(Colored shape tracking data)
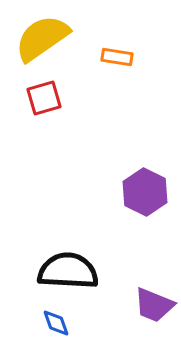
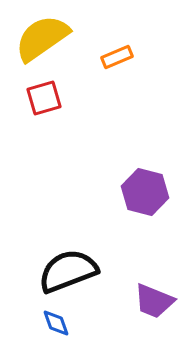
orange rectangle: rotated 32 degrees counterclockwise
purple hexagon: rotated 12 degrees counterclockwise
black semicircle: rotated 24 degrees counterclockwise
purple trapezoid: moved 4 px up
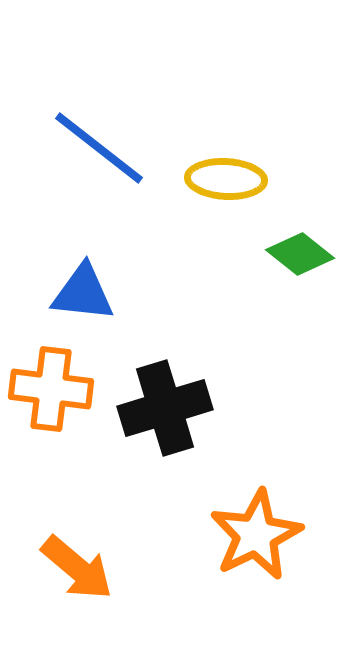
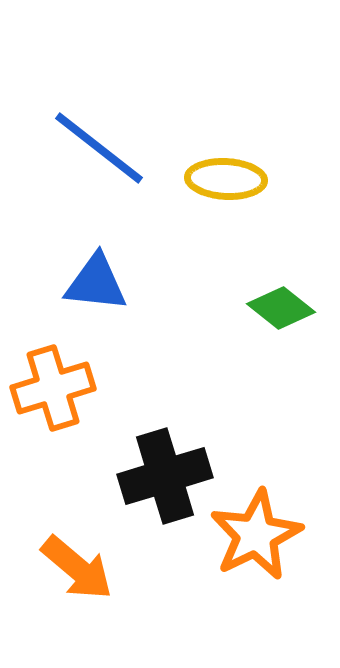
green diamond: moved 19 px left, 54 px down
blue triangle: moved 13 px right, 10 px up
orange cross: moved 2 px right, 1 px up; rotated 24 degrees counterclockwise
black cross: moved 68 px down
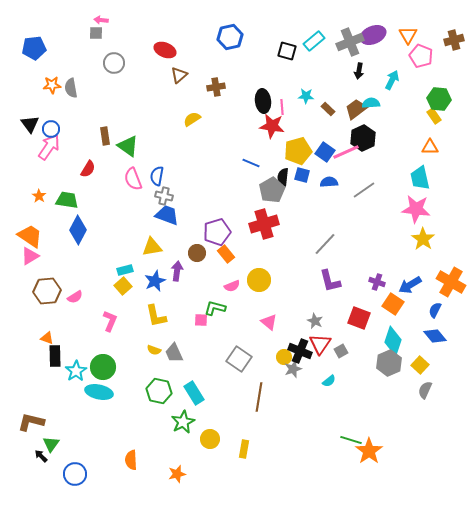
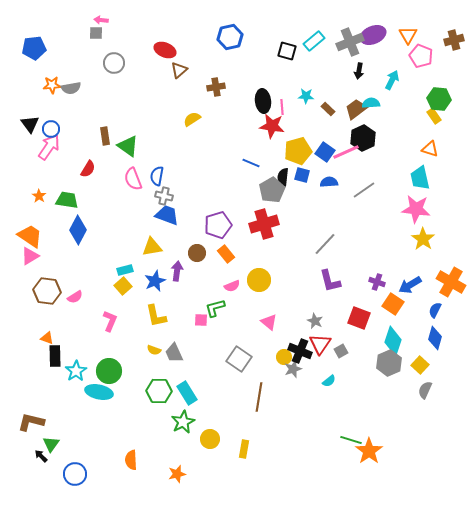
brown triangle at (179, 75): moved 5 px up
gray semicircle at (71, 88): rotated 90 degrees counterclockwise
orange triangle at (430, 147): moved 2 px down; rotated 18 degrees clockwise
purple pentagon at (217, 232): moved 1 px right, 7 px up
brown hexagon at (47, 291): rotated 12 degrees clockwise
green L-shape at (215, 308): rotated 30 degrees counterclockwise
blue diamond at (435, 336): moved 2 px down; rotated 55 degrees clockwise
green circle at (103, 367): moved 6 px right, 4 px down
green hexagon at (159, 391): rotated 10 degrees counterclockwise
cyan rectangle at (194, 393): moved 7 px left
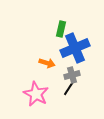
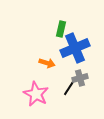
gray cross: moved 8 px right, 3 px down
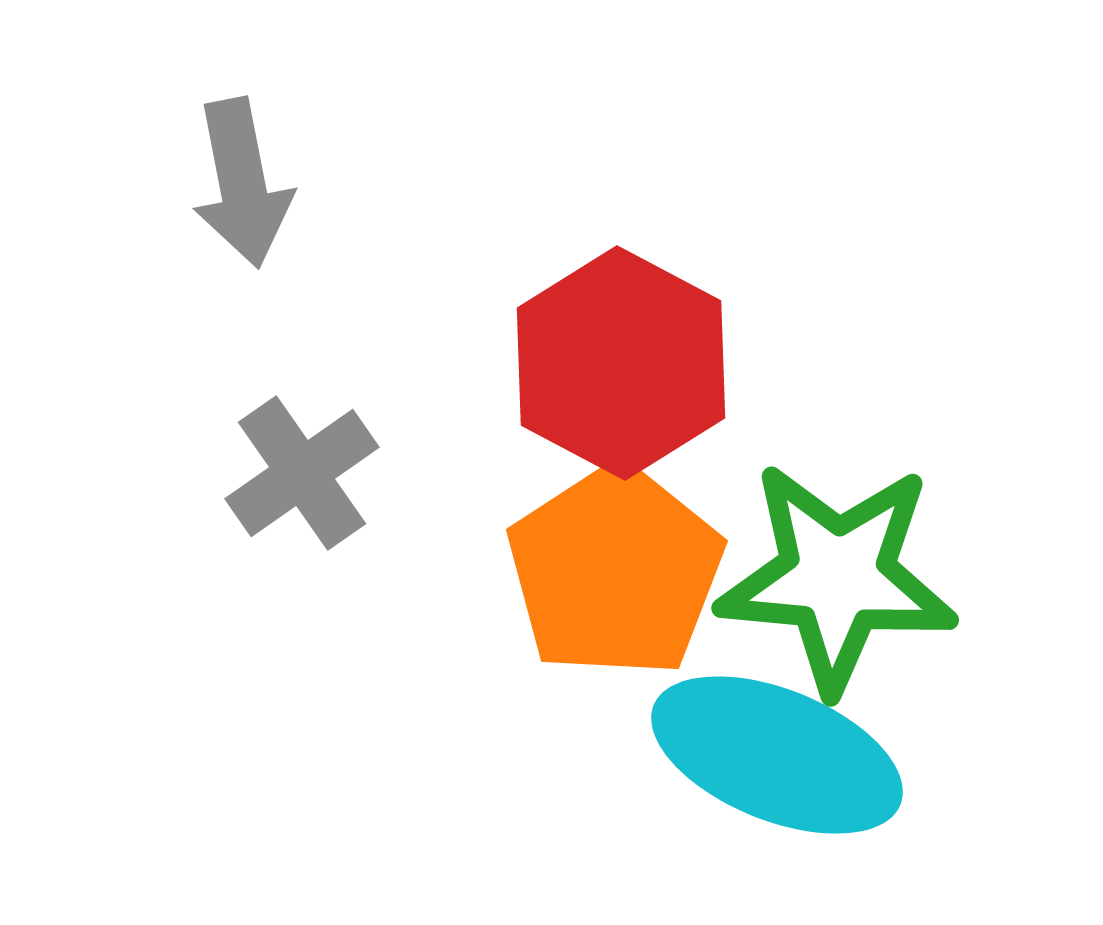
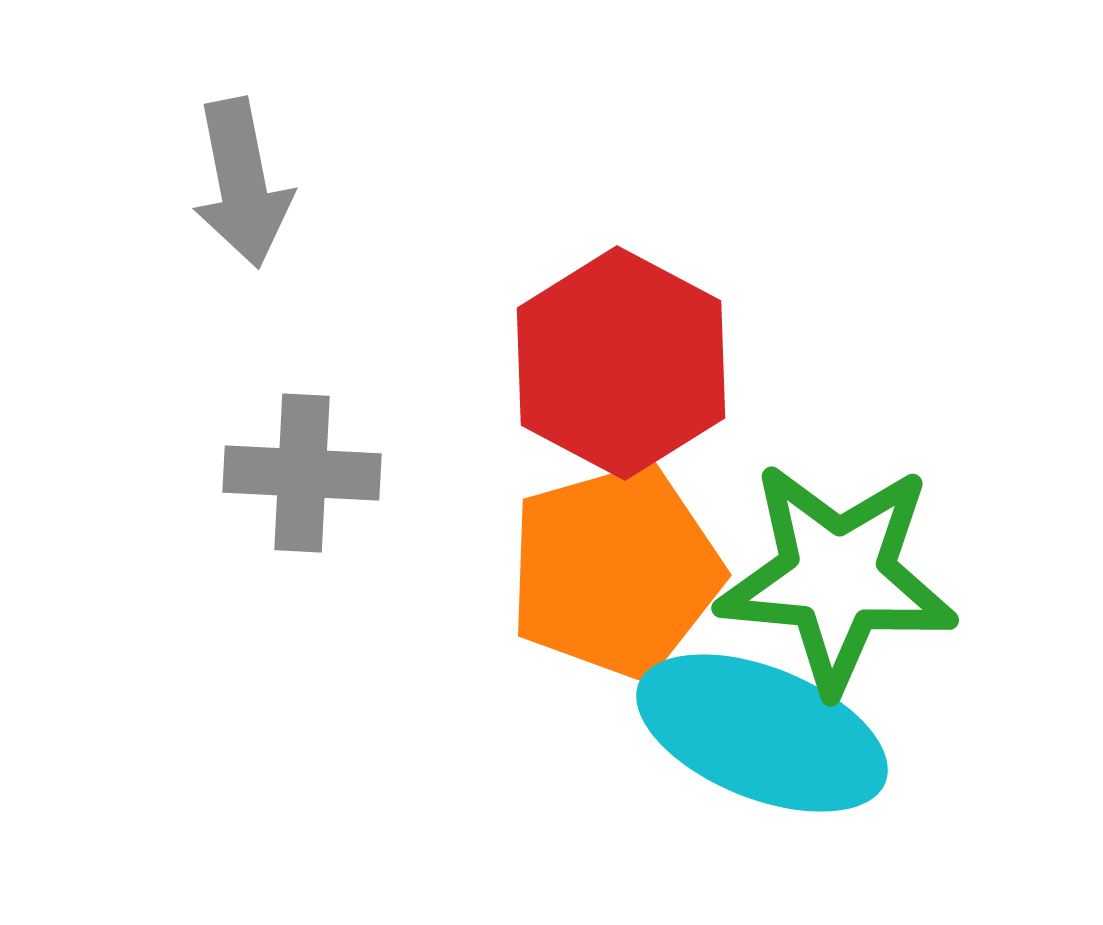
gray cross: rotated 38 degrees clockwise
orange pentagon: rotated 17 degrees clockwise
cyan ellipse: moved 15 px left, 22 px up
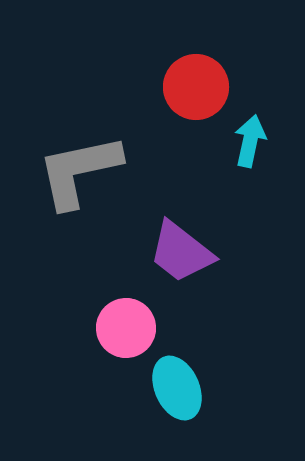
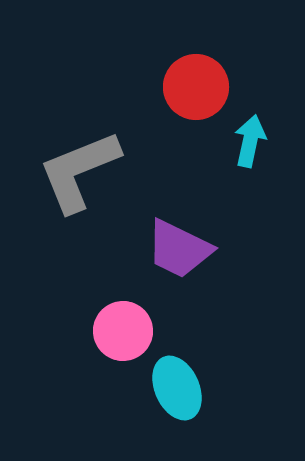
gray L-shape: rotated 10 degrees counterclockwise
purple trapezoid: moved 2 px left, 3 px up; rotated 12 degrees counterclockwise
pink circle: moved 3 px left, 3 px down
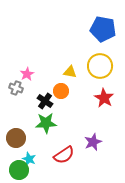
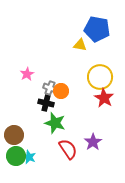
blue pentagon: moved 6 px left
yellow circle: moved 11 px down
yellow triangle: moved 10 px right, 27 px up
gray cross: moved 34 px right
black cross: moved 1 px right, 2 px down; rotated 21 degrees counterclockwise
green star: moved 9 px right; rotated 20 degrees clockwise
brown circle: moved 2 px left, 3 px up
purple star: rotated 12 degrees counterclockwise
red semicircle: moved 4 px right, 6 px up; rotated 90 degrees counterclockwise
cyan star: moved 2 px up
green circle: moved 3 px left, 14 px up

**Problem to work on:**
Each entry must be reproduced word for word, and any image among them left out.

**Your response:**
orange rectangle: rotated 32 degrees counterclockwise
purple hexagon: rotated 12 degrees counterclockwise
black semicircle: rotated 24 degrees counterclockwise
purple trapezoid: moved 4 px up
green diamond: moved 19 px left, 54 px down
blue triangle: moved 13 px right, 10 px up
orange cross: moved 2 px right, 1 px up; rotated 24 degrees counterclockwise
black cross: moved 68 px down
brown triangle at (179, 75): moved 5 px up
gray semicircle at (71, 88): rotated 90 degrees counterclockwise
orange triangle at (430, 147): moved 2 px down; rotated 18 degrees clockwise
purple pentagon at (217, 232): moved 1 px right, 7 px up
brown hexagon at (47, 291): rotated 12 degrees clockwise
green L-shape at (215, 308): rotated 30 degrees counterclockwise
blue diamond at (435, 336): moved 2 px down; rotated 55 degrees clockwise
green circle at (103, 367): moved 6 px right, 4 px down
green hexagon at (159, 391): rotated 10 degrees counterclockwise
cyan rectangle at (194, 393): moved 7 px left
gray cross: moved 8 px right, 3 px down
gray cross: rotated 38 degrees clockwise
orange pentagon: rotated 17 degrees clockwise
cyan ellipse: moved 15 px left, 22 px up
gray L-shape: rotated 10 degrees counterclockwise
purple trapezoid: moved 2 px left, 3 px up; rotated 12 degrees counterclockwise
pink circle: moved 3 px left, 3 px down
blue pentagon: moved 6 px left
yellow circle: moved 11 px down
yellow triangle: moved 10 px right, 27 px up
gray cross: moved 34 px right
black cross: moved 1 px right, 2 px down; rotated 21 degrees counterclockwise
green star: moved 9 px right; rotated 20 degrees clockwise
brown circle: moved 2 px left, 3 px up
purple star: rotated 12 degrees counterclockwise
red semicircle: moved 4 px right, 6 px up; rotated 90 degrees counterclockwise
cyan star: moved 2 px up
green circle: moved 3 px left, 14 px up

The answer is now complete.